### What to produce
Please repeat the whole listing exactly, but leave the pictures out.

(Input material Opens)

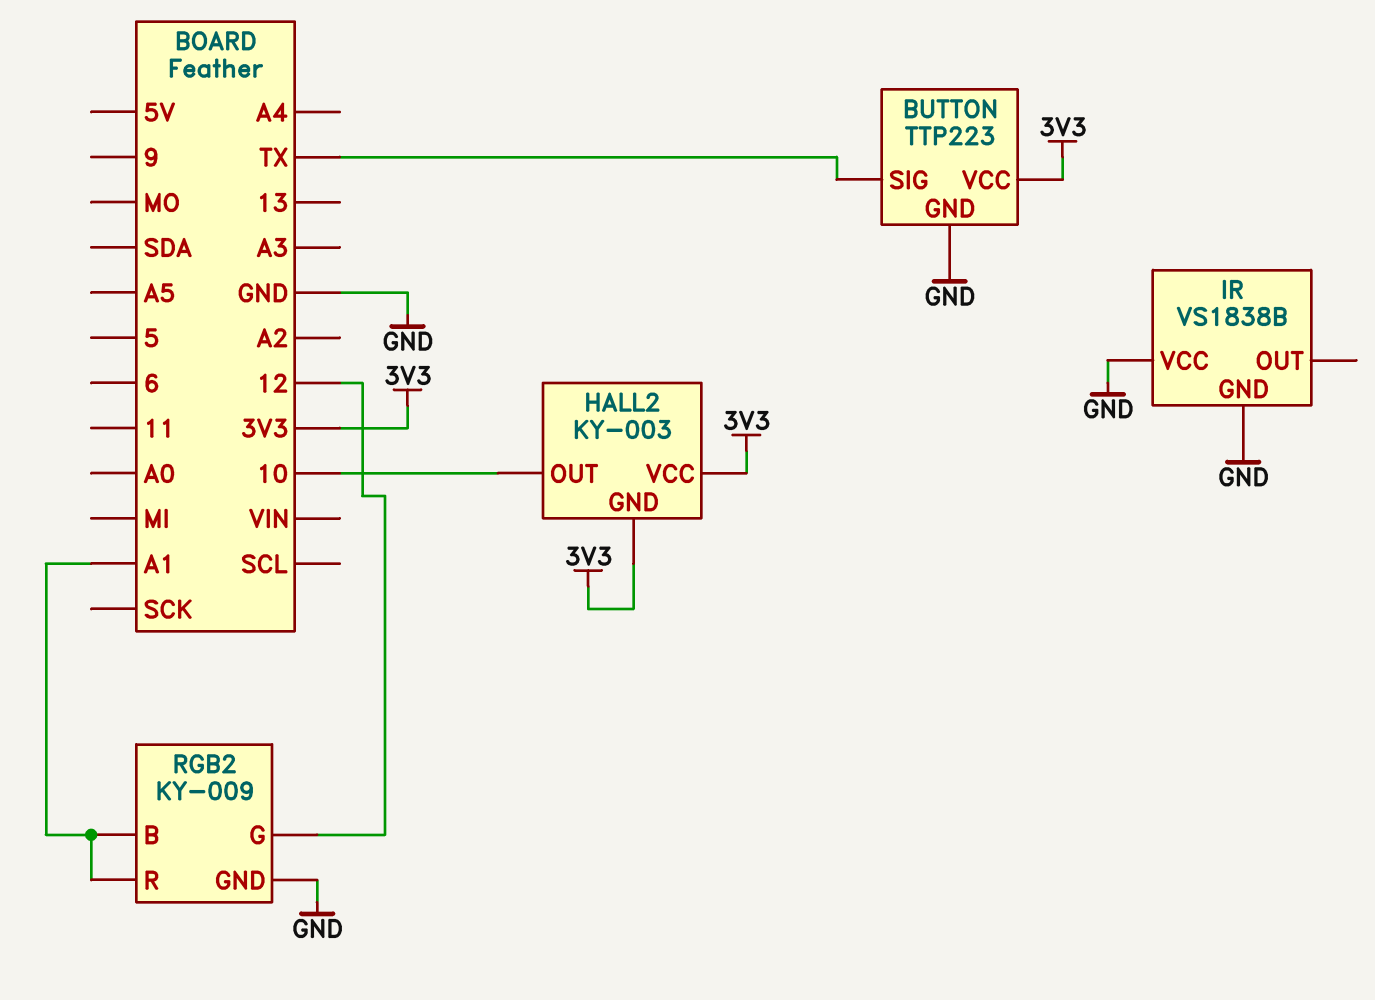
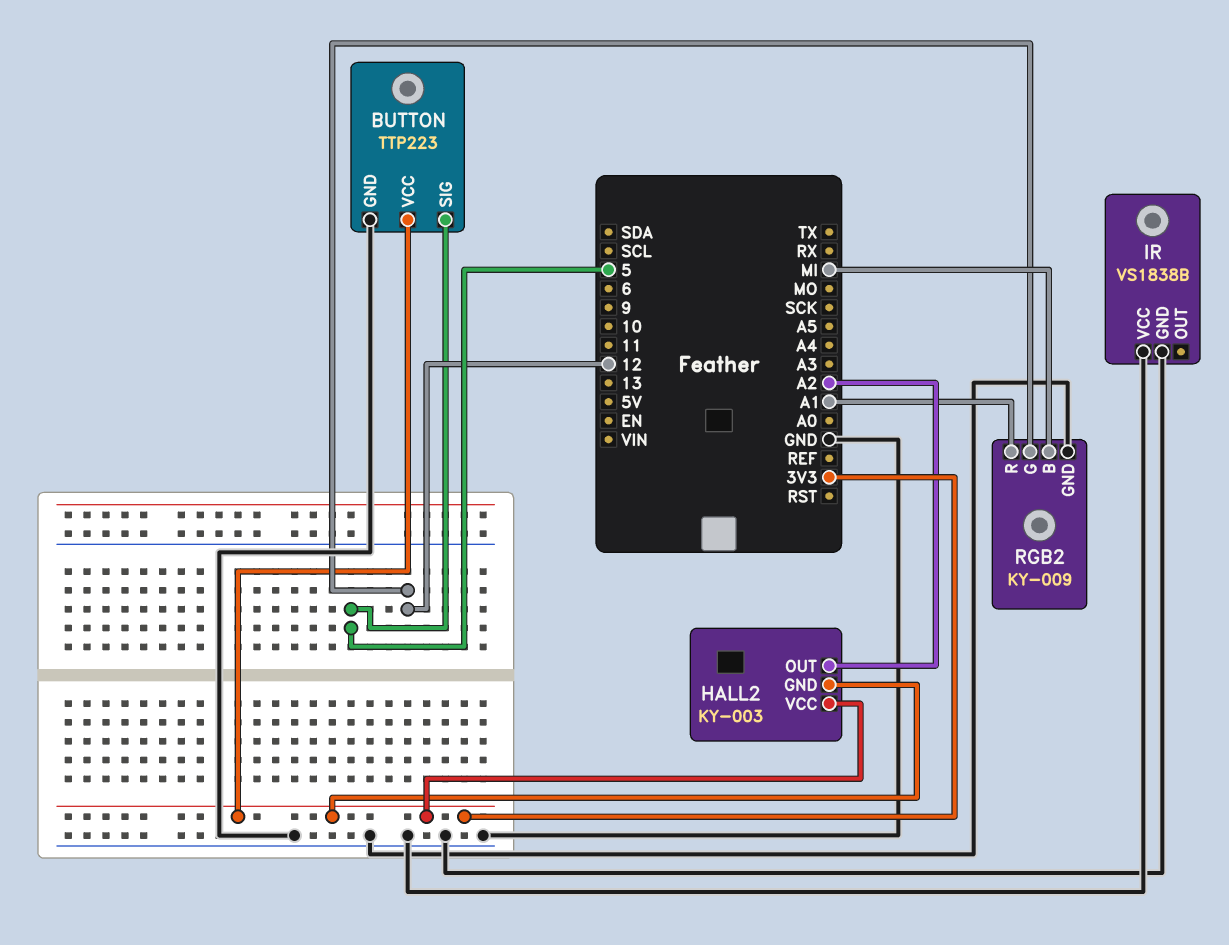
BUTTON pin SIG: TX -> 5
HALL2 pin OUT: 10 -> A2
RGB2 pin B: A1 -> MI

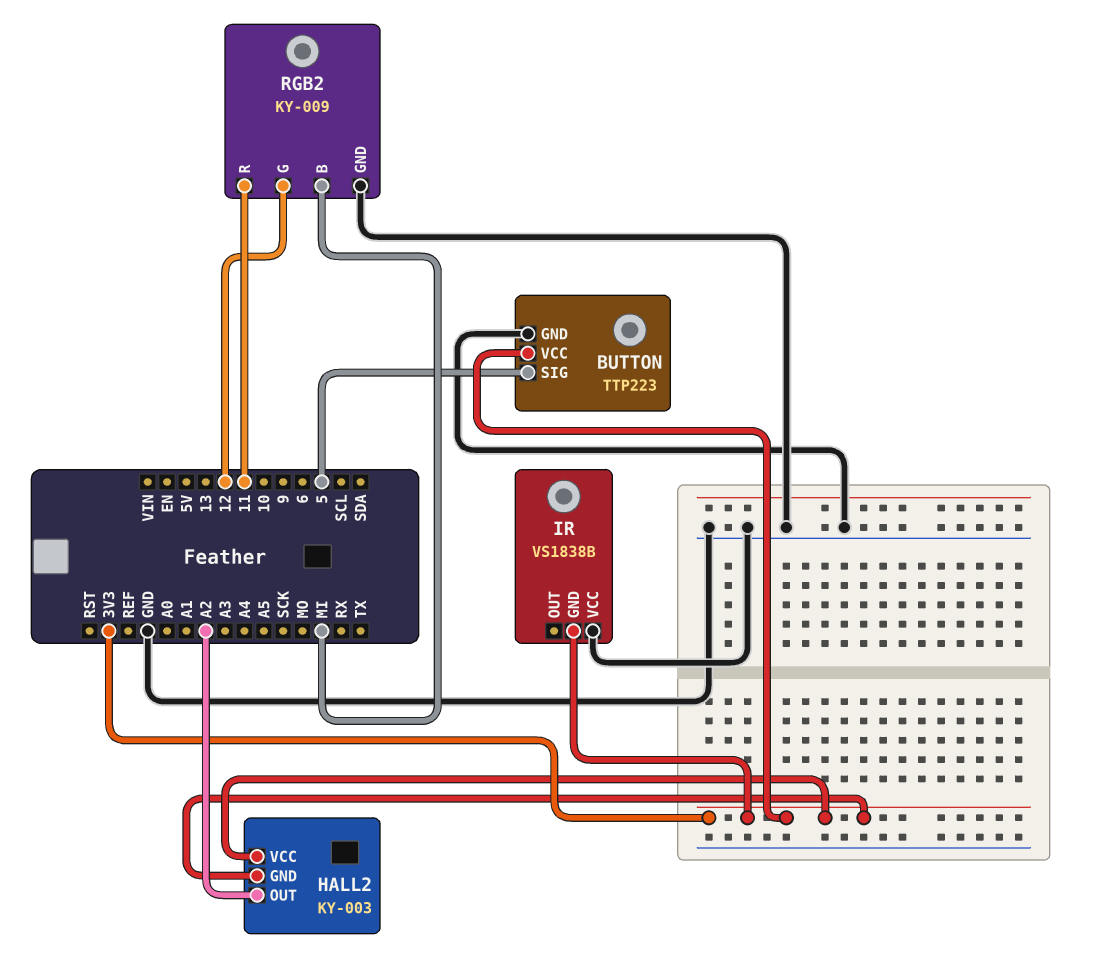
IR pin GND: GND -> 3V3
RGB2 pin R: A1 -> 11

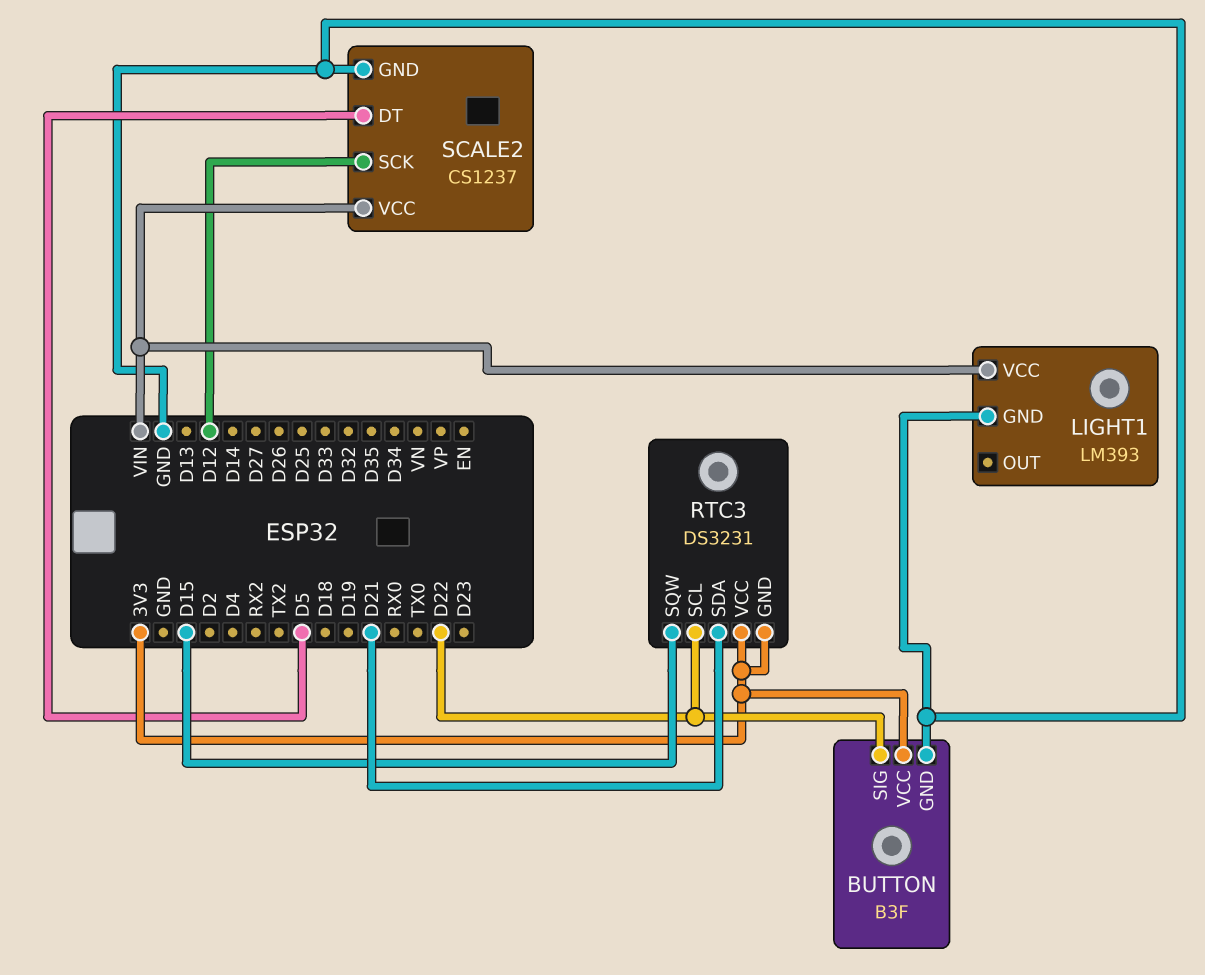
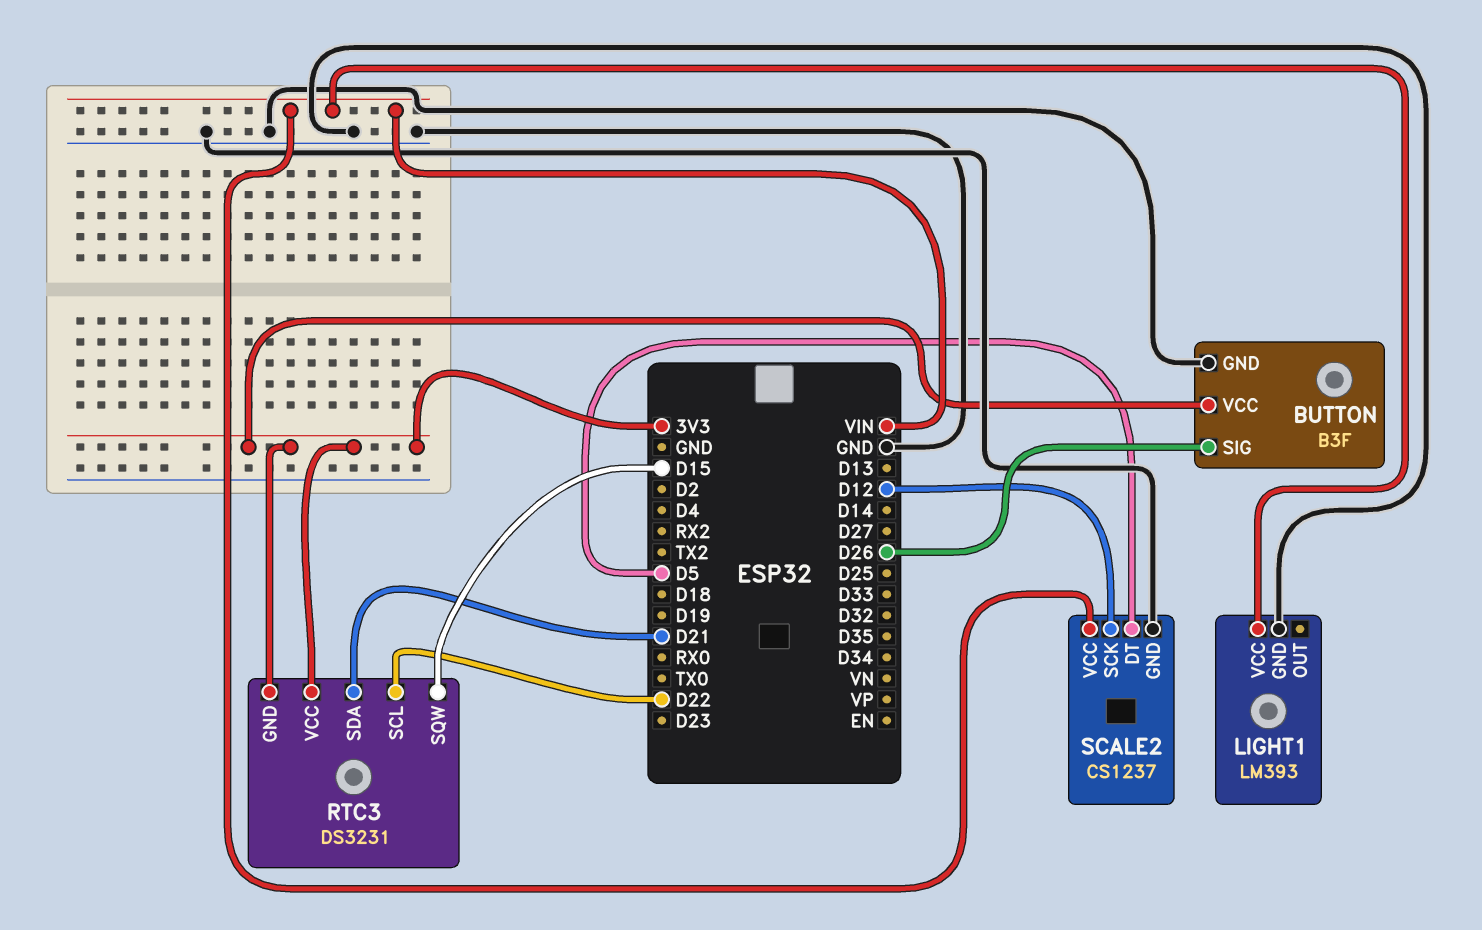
BUTTON pin SIG: D22 -> D26

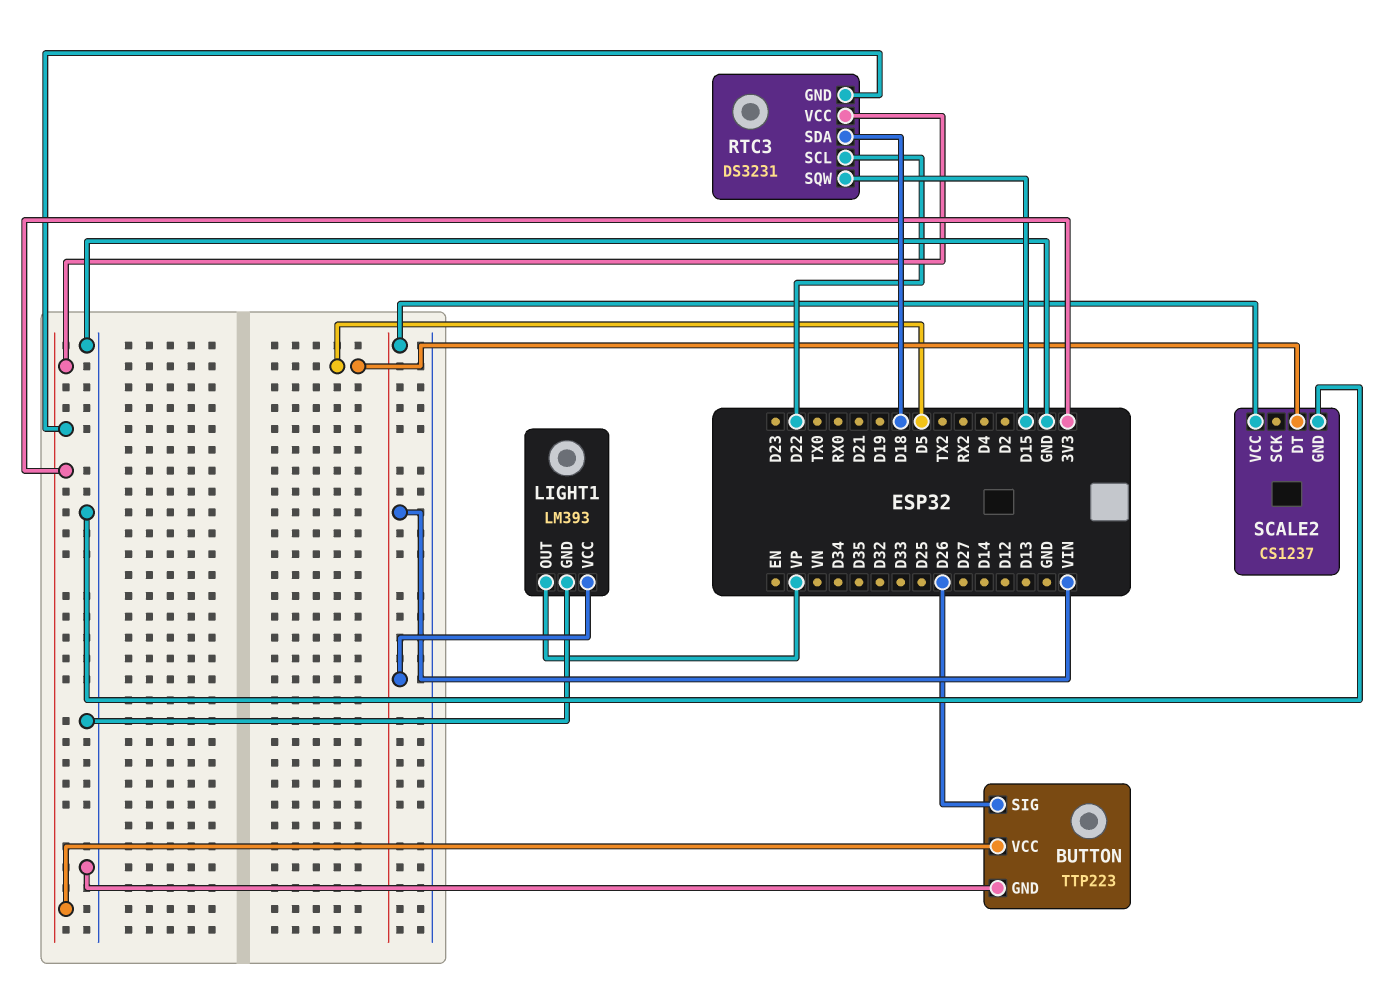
BUTTON: B3F -> TTP223
LIGHT1 pin OUT: none -> VP
RTC3 pin SDA: D21 -> D18
SCALE2 pin SCK: D12 -> none

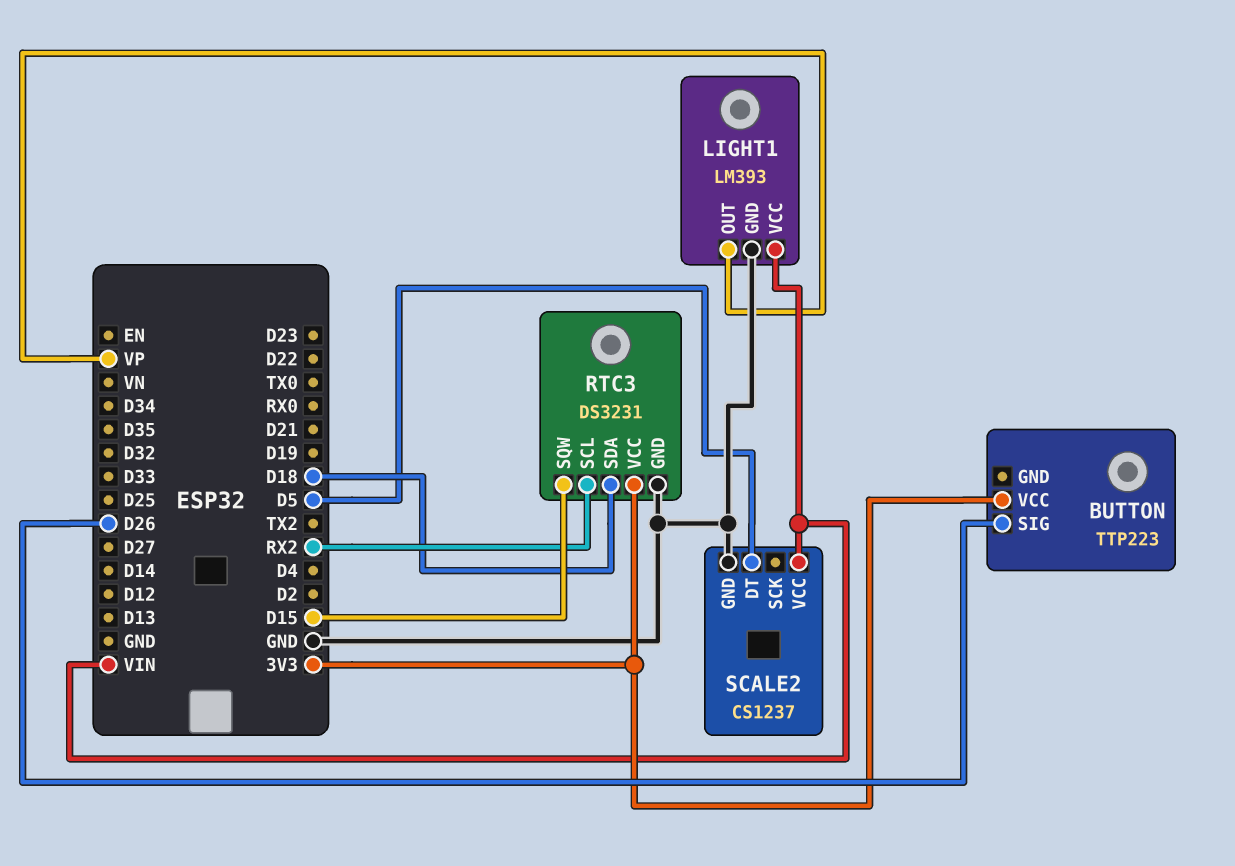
BUTTON pin GND: GND -> none
RTC3 pin GND: 3V3 -> GND
RTC3 pin SCL: D22 -> RX2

(Input material Closes)

### Response area
BUTTON pin SIG: TX -> 5
HALL2 pin OUT: 10 -> A2
RGB2 pin B: A1 -> MI

IR pin GND: GND -> 3V3
RGB2 pin R: A1 -> 11

BUTTON pin SIG: D22 -> D26

BUTTON: B3F -> TTP223
LIGHT1 pin OUT: none -> VP
RTC3 pin SDA: D21 -> D18
SCALE2 pin SCK: D12 -> none

BUTTON pin GND: GND -> none
RTC3 pin GND: 3V3 -> GND
RTC3 pin SCL: D22 -> RX2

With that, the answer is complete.